Listed records.
────────────────────

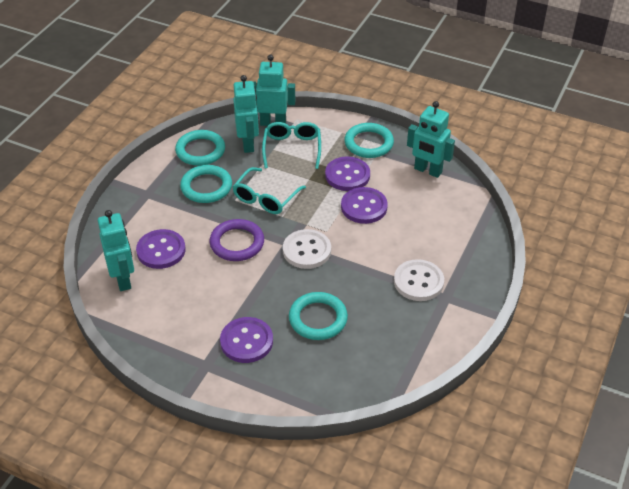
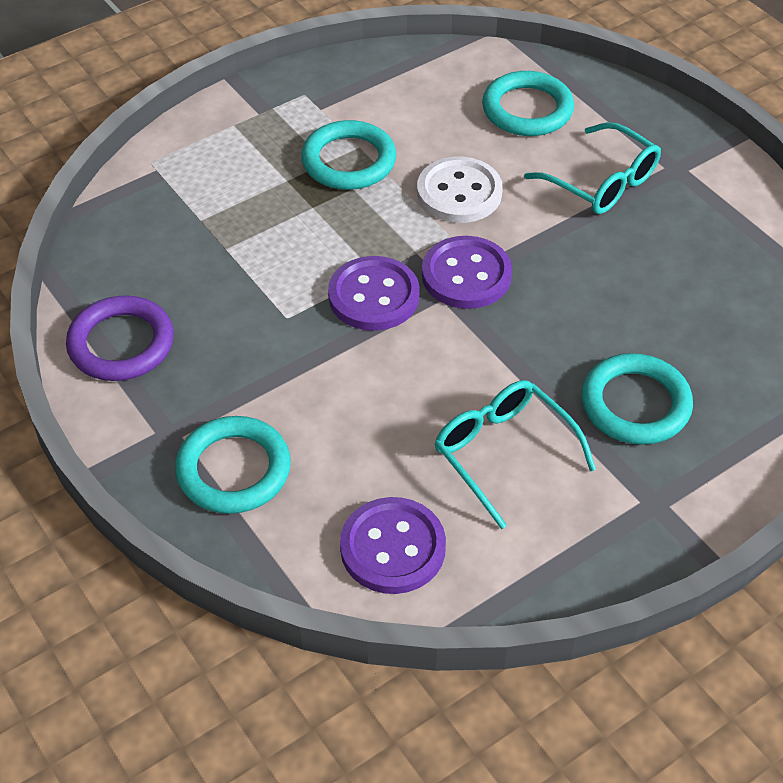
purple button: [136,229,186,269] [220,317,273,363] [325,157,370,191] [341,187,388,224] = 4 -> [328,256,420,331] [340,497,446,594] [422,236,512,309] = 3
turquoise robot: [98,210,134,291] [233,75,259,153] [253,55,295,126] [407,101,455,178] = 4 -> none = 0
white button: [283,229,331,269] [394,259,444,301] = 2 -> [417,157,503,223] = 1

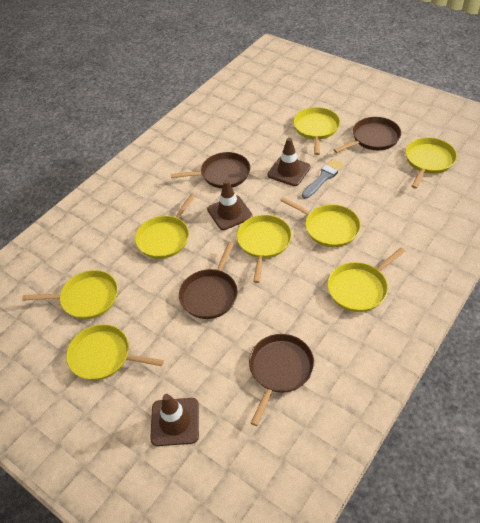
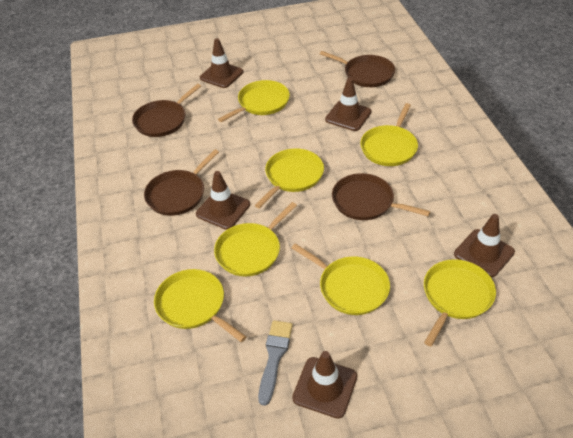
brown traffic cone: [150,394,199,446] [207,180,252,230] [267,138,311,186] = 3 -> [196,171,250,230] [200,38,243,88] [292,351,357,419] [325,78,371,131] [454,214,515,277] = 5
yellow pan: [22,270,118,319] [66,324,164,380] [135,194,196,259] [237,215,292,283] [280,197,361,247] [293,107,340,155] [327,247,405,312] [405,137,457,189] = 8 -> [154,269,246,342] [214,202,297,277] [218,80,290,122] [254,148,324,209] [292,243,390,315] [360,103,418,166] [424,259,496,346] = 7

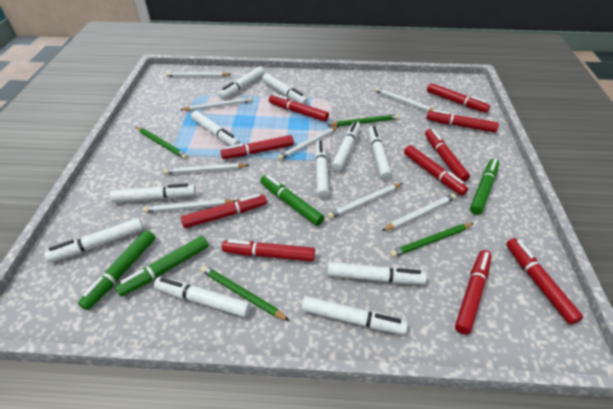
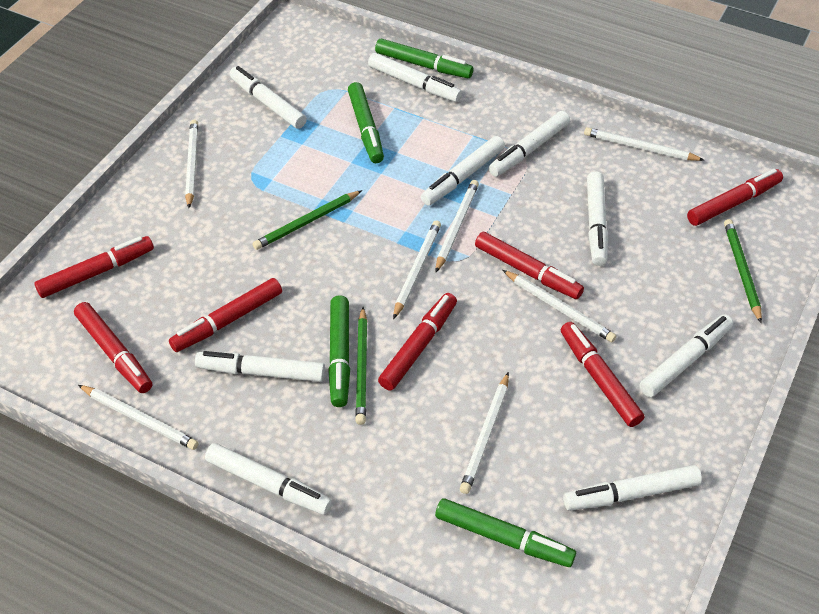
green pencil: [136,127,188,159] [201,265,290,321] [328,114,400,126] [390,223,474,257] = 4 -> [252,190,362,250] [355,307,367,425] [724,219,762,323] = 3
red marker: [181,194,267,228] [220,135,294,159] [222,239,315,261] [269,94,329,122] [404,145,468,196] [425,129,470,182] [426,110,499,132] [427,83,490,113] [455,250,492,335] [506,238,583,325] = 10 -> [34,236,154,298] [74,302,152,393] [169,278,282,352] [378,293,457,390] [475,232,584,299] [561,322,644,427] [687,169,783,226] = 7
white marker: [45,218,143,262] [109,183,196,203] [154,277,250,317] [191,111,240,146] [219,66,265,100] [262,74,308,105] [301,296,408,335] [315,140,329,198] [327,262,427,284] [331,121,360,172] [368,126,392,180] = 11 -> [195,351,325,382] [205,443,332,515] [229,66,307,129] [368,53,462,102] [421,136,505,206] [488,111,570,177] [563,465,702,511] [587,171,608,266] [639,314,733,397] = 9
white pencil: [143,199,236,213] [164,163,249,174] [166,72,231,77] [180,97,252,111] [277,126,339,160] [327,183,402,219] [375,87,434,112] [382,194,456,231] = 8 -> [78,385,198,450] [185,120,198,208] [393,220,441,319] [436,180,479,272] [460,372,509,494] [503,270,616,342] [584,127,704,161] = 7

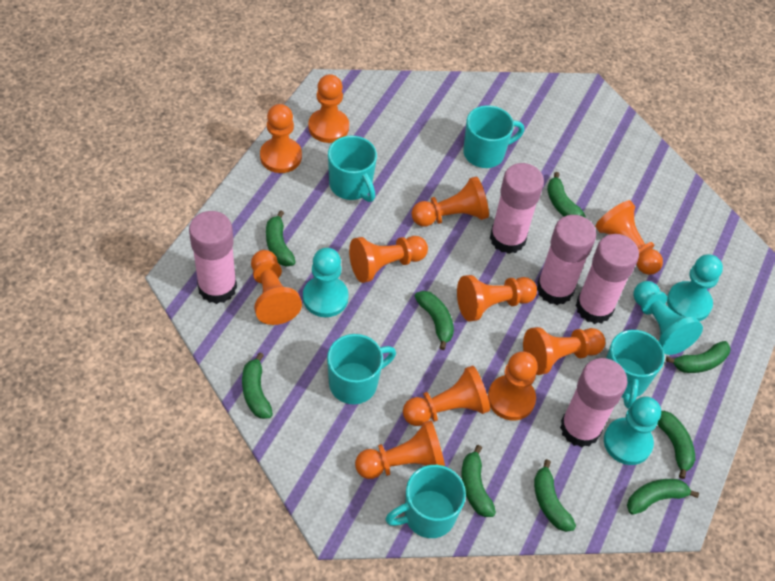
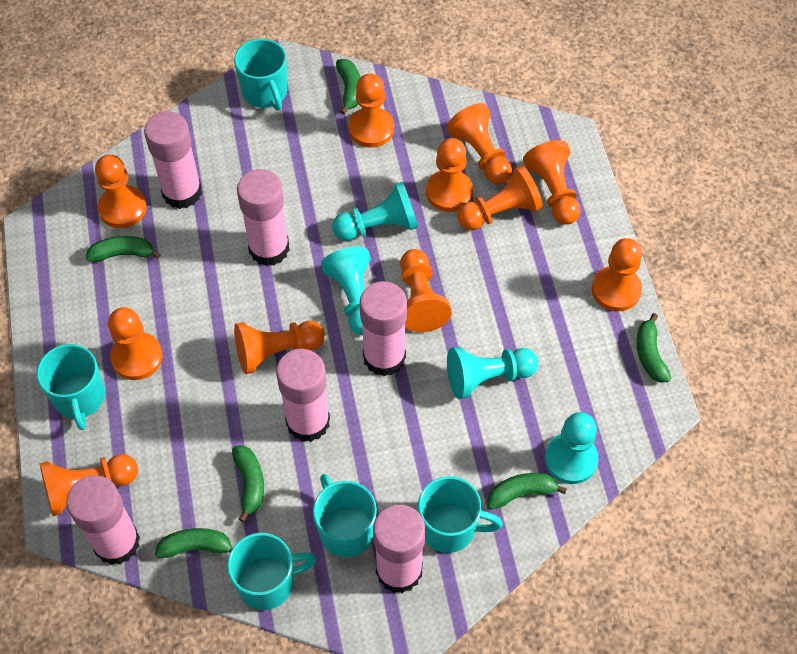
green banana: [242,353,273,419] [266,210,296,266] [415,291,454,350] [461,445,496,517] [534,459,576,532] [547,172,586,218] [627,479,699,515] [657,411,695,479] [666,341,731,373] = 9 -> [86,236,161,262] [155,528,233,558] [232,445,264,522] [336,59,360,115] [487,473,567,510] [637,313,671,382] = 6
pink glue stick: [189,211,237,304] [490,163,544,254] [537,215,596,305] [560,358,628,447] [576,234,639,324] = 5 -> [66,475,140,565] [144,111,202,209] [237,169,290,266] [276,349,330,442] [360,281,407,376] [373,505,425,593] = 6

────────────────────

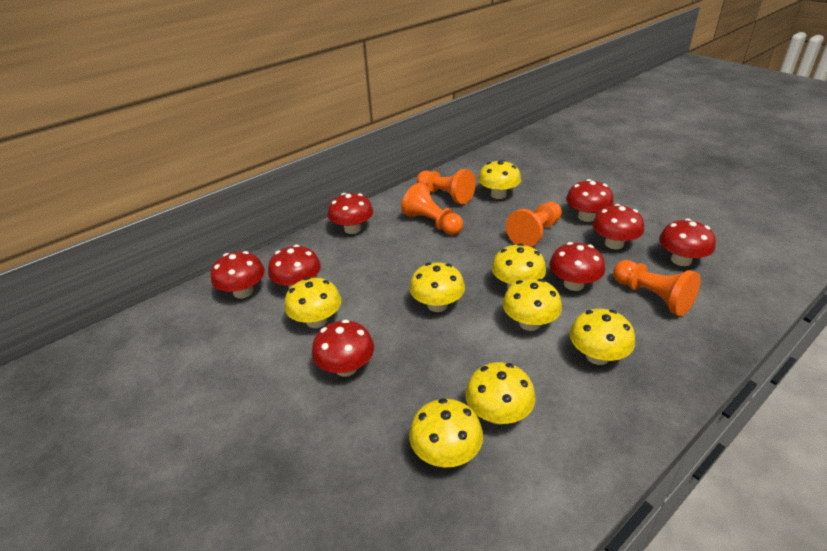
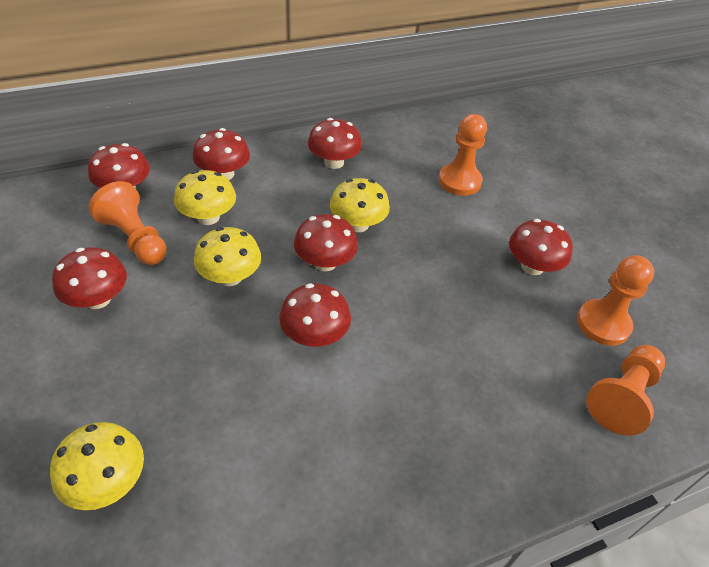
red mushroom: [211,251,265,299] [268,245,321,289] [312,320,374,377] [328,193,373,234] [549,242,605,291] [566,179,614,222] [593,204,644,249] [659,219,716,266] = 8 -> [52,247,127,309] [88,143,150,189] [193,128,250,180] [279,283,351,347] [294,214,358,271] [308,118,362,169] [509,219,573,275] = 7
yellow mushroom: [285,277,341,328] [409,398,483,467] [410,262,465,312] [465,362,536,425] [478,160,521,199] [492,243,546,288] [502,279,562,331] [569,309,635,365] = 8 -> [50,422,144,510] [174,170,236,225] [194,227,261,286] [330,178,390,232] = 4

────────────────────

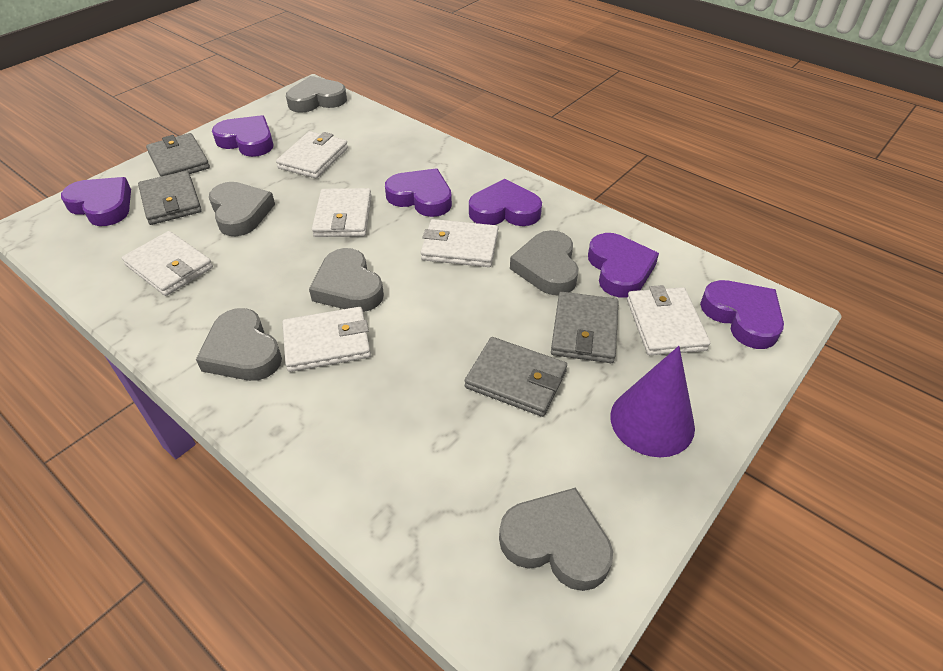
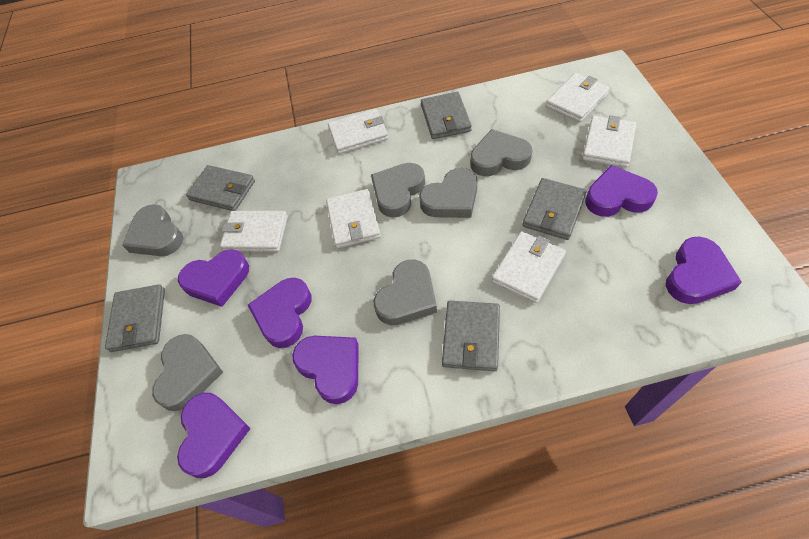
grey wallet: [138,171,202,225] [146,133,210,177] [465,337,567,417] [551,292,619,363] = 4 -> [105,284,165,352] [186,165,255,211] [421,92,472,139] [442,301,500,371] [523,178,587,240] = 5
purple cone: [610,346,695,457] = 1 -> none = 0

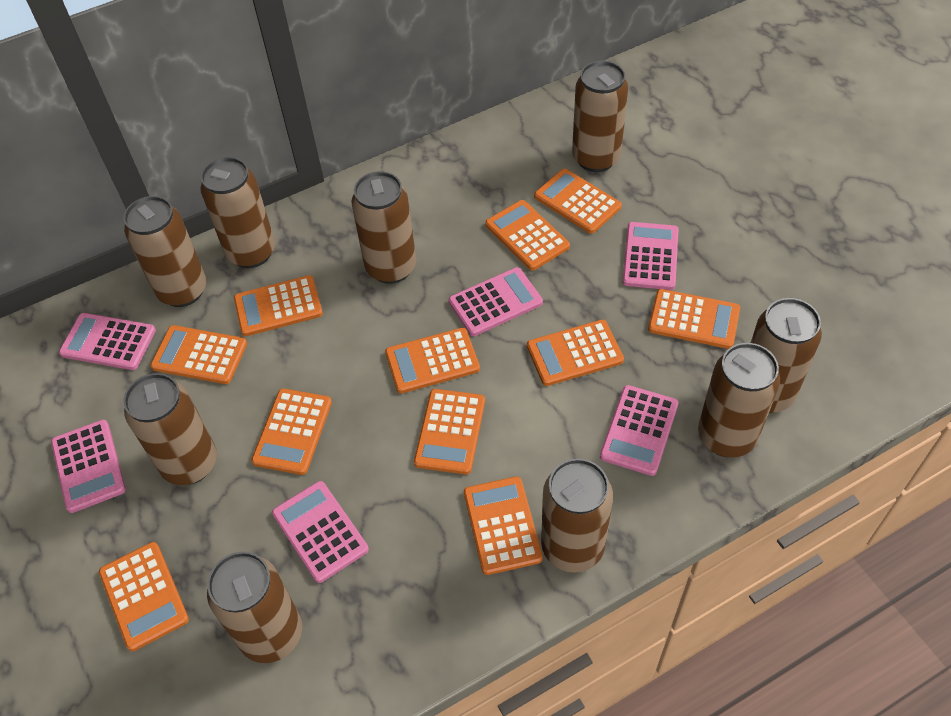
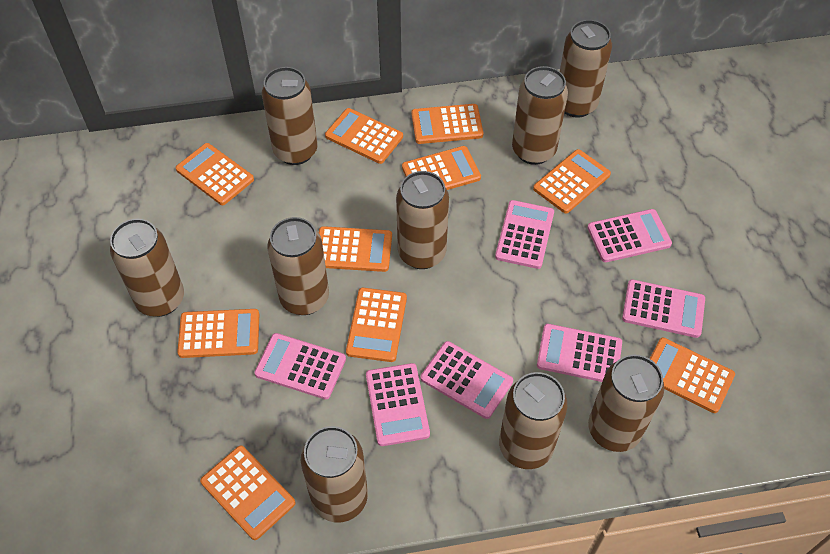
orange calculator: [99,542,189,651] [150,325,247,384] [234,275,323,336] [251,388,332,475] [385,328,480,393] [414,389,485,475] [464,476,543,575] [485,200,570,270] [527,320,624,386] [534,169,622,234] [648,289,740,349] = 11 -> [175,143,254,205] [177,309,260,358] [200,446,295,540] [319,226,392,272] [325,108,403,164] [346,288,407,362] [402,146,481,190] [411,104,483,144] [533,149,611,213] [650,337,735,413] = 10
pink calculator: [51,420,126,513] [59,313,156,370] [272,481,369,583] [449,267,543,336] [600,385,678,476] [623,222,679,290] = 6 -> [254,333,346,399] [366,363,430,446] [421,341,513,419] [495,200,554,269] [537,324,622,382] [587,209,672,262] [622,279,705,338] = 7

────────────────────

What you will do.
Among the lines above, repeat exactly those from the line with "green banana: [242,353,273,419]" to the line with "pink glue stick: [189,211,237,304]", counting both ends.

Result of this exercise.
green banana: [242,353,273,419] [266,210,296,266] [415,291,454,350] [461,445,496,517] [534,459,576,532] [547,172,586,218] [627,479,699,515] [657,411,695,479] [666,341,731,373] = 9 -> [86,236,161,262] [155,528,233,558] [232,445,264,522] [336,59,360,115] [487,473,567,510] [637,313,671,382] = 6
pink glue stick: [189,211,237,304] [490,163,544,254] [537,215,596,305] [560,358,628,447] [576,234,639,324] = 5 -> [66,475,140,565] [144,111,202,209] [237,169,290,266] [276,349,330,442] [360,281,407,376] [373,505,425,593] = 6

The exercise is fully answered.